WHAT YOU WILL DO:
Keep each entry exactly as written when you repeat it, and skip the images.

[Object state change records]
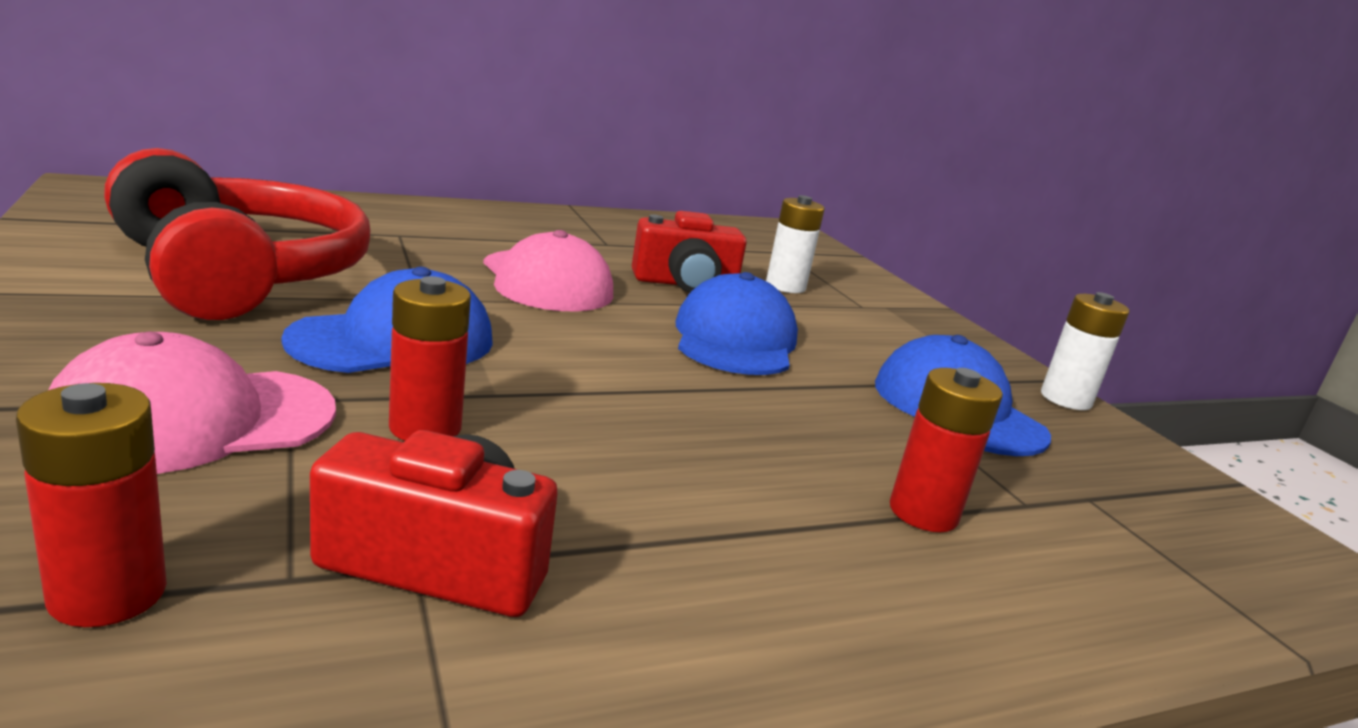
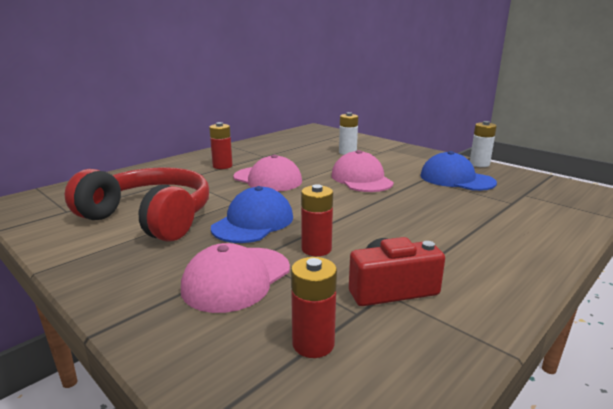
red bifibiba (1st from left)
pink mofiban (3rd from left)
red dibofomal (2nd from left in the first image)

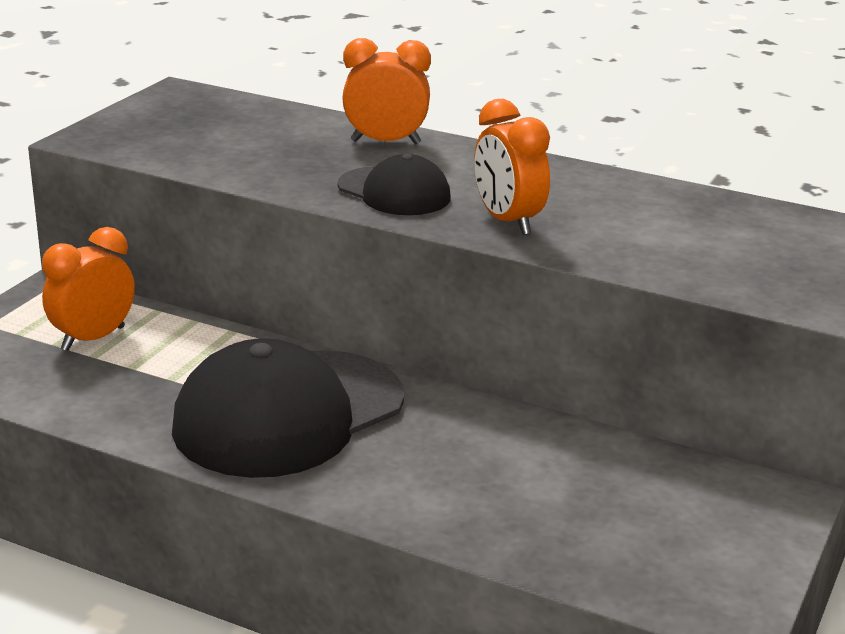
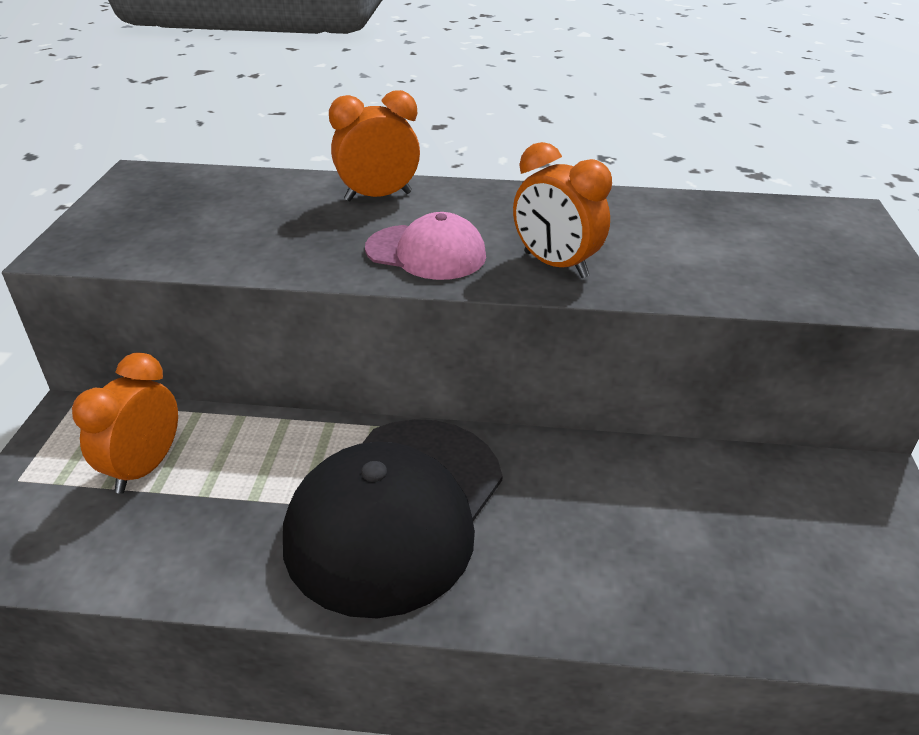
pink mofiban

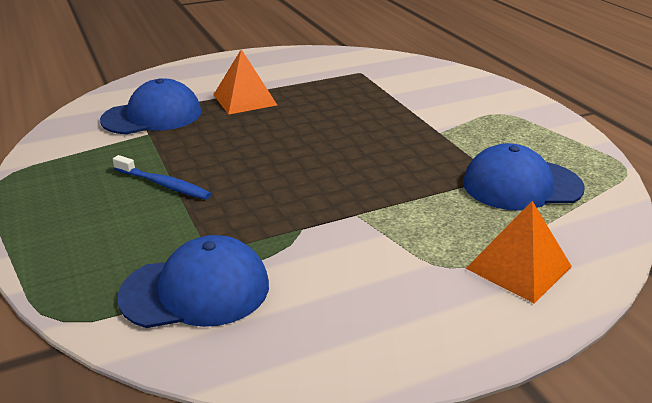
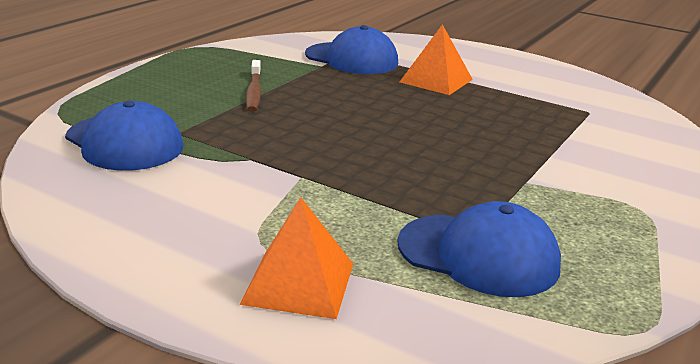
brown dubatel
blue mofiban (3rd from left)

TASK RESULT:
red bifibiba (1st from left)
pink mofiban (3rd from left)
red dibofomal (2nd from left in the first image)

pink mofiban

brown dubatel
blue mofiban (3rd from left)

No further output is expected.